Work order: Please tally the lines in the records that include the word "rolling" and answer with the bare number.
○ ○ ○
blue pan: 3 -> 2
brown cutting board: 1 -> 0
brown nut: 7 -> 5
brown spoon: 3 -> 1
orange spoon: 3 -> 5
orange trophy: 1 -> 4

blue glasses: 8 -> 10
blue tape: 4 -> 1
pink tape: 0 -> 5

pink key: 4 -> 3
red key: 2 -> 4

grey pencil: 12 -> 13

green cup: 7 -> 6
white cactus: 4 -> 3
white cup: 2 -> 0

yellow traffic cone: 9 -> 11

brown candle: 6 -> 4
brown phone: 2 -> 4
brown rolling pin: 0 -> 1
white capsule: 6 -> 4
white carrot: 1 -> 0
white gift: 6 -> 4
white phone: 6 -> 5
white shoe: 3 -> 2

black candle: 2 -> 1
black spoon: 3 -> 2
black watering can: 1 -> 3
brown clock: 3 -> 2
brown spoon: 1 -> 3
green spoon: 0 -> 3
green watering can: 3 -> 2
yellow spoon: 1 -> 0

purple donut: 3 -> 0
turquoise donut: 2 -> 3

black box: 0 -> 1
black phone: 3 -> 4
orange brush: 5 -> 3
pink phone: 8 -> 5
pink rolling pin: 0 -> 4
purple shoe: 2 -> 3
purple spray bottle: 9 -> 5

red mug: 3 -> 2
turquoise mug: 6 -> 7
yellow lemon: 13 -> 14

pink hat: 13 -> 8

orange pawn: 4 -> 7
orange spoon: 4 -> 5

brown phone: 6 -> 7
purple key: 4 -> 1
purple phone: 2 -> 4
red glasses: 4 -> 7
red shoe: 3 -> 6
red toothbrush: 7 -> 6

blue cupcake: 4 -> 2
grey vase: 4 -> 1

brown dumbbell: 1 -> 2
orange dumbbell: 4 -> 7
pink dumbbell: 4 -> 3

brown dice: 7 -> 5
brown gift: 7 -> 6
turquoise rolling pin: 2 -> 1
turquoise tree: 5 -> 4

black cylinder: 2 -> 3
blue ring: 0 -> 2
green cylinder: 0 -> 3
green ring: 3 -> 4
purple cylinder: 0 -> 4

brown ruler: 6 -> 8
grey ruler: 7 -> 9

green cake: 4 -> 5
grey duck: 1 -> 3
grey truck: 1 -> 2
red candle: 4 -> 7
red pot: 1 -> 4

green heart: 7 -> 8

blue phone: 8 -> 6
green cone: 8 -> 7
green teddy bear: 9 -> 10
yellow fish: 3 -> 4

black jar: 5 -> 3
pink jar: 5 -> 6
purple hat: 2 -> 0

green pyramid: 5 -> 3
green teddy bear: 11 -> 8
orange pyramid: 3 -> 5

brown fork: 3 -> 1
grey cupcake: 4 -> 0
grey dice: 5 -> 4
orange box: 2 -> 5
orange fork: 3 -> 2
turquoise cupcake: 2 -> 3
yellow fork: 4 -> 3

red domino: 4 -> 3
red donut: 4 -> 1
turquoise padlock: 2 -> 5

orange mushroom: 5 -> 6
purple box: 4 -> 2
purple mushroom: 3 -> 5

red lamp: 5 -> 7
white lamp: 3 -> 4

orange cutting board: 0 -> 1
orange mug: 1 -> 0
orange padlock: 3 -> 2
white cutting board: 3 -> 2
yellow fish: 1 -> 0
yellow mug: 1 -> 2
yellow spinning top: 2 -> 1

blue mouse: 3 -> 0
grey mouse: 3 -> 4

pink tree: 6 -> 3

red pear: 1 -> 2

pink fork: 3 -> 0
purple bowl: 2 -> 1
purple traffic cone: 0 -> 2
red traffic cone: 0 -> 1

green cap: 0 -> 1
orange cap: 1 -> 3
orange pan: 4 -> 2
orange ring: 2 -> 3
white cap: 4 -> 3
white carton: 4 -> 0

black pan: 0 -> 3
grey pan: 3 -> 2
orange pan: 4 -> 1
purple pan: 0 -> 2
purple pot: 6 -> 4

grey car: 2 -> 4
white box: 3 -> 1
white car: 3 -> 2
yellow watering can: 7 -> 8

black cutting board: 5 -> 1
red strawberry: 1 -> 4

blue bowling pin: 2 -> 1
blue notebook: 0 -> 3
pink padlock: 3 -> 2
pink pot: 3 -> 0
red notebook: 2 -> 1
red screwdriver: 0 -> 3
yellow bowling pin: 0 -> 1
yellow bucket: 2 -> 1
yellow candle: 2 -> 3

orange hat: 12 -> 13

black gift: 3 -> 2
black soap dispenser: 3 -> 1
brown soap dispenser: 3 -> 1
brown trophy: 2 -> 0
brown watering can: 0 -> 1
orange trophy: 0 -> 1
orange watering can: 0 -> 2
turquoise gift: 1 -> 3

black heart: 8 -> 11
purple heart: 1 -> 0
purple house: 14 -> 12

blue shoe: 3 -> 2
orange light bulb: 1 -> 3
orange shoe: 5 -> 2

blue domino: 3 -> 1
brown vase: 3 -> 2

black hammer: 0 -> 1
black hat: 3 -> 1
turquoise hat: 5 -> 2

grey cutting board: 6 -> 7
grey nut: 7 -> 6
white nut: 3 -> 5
○ ○ ○
Response: 3